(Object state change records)
§
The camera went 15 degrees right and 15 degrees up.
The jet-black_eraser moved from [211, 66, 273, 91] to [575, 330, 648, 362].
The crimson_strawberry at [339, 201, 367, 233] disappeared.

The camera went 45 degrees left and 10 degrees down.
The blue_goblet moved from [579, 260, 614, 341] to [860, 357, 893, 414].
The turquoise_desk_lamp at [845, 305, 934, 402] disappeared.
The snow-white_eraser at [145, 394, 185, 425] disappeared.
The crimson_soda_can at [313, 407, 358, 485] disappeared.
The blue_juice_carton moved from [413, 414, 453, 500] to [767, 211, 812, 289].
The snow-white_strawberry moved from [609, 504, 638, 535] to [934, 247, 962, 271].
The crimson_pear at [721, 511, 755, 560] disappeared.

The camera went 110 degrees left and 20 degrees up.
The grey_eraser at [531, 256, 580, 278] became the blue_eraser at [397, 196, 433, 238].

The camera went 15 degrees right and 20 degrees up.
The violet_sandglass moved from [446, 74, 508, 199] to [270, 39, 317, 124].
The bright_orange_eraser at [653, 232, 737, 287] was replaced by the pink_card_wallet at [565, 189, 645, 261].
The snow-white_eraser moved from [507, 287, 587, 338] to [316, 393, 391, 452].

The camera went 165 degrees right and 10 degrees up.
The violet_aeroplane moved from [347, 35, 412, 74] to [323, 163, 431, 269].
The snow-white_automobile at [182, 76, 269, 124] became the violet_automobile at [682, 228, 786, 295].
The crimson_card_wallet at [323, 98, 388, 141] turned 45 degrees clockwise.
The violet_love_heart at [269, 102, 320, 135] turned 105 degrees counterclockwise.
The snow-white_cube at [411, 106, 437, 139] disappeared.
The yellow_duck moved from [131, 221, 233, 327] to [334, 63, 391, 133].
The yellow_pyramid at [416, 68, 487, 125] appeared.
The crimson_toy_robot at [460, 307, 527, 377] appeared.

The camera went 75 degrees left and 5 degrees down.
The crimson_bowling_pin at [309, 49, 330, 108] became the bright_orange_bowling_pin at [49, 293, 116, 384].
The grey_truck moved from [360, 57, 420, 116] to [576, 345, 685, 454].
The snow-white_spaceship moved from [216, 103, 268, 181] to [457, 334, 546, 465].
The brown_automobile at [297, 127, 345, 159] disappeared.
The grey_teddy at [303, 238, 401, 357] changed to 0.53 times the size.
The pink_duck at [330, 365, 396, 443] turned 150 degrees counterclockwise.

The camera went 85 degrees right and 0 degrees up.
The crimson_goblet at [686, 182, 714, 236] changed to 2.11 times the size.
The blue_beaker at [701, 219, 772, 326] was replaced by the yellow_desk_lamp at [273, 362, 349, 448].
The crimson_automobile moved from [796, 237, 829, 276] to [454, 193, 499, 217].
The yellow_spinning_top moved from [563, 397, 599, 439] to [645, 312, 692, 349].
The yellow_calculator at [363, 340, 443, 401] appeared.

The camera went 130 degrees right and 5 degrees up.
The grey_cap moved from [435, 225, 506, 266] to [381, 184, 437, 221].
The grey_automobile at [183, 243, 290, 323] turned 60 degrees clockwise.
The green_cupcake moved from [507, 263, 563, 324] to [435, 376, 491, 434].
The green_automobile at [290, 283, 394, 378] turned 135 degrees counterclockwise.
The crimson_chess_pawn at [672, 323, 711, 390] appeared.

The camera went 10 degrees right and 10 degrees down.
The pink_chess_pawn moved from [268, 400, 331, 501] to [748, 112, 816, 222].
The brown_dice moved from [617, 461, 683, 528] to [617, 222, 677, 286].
§
What is needed - Transcribe the data in full, matching every line exactly.

Solution for this exercise -
The camera went 15 degrees right and 15 degrees up.
The jet-black_eraser moved from [211, 66, 273, 91] to [575, 330, 648, 362].
The crimson_strawberry at [339, 201, 367, 233] disappeared.

The camera went 45 degrees left and 10 degrees down.
The blue_goblet moved from [579, 260, 614, 341] to [860, 357, 893, 414].
The turquoise_desk_lamp at [845, 305, 934, 402] disappeared.
The snow-white_eraser at [145, 394, 185, 425] disappeared.
The crimson_soda_can at [313, 407, 358, 485] disappeared.
The blue_juice_carton moved from [413, 414, 453, 500] to [767, 211, 812, 289].
The snow-white_strawberry moved from [609, 504, 638, 535] to [934, 247, 962, 271].
The crimson_pear at [721, 511, 755, 560] disappeared.

The camera went 110 degrees left and 20 degrees up.
The grey_eraser at [531, 256, 580, 278] became the blue_eraser at [397, 196, 433, 238].

The camera went 15 degrees right and 20 degrees up.
The violet_sandglass moved from [446, 74, 508, 199] to [270, 39, 317, 124].
The bright_orange_eraser at [653, 232, 737, 287] was replaced by the pink_card_wallet at [565, 189, 645, 261].
The snow-white_eraser moved from [507, 287, 587, 338] to [316, 393, 391, 452].

The camera went 165 degrees right and 10 degrees up.
The violet_aeroplane moved from [347, 35, 412, 74] to [323, 163, 431, 269].
The snow-white_automobile at [182, 76, 269, 124] became the violet_automobile at [682, 228, 786, 295].
The crimson_card_wallet at [323, 98, 388, 141] turned 45 degrees clockwise.
The violet_love_heart at [269, 102, 320, 135] turned 105 degrees counterclockwise.
The snow-white_cube at [411, 106, 437, 139] disappeared.
The yellow_duck moved from [131, 221, 233, 327] to [334, 63, 391, 133].
The yellow_pyramid at [416, 68, 487, 125] appeared.
The crimson_toy_robot at [460, 307, 527, 377] appeared.

The camera went 75 degrees left and 5 degrees down.
The crimson_bowling_pin at [309, 49, 330, 108] became the bright_orange_bowling_pin at [49, 293, 116, 384].
The grey_truck moved from [360, 57, 420, 116] to [576, 345, 685, 454].
The snow-white_spaceship moved from [216, 103, 268, 181] to [457, 334, 546, 465].
The brown_automobile at [297, 127, 345, 159] disappeared.
The grey_teddy at [303, 238, 401, 357] changed to 0.53 times the size.
The pink_duck at [330, 365, 396, 443] turned 150 degrees counterclockwise.

The camera went 85 degrees right and 0 degrees up.
The crimson_goblet at [686, 182, 714, 236] changed to 2.11 times the size.
The blue_beaker at [701, 219, 772, 326] was replaced by the yellow_desk_lamp at [273, 362, 349, 448].
The crimson_automobile moved from [796, 237, 829, 276] to [454, 193, 499, 217].
The yellow_spinning_top moved from [563, 397, 599, 439] to [645, 312, 692, 349].
The yellow_calculator at [363, 340, 443, 401] appeared.

The camera went 130 degrees right and 5 degrees up.
The grey_cap moved from [435, 225, 506, 266] to [381, 184, 437, 221].
The grey_automobile at [183, 243, 290, 323] turned 60 degrees clockwise.
The green_cupcake moved from [507, 263, 563, 324] to [435, 376, 491, 434].
The green_automobile at [290, 283, 394, 378] turned 135 degrees counterclockwise.
The crimson_chess_pawn at [672, 323, 711, 390] appeared.

The camera went 10 degrees right and 10 degrees down.
The pink_chess_pawn moved from [268, 400, 331, 501] to [748, 112, 816, 222].
The brown_dice moved from [617, 461, 683, 528] to [617, 222, 677, 286].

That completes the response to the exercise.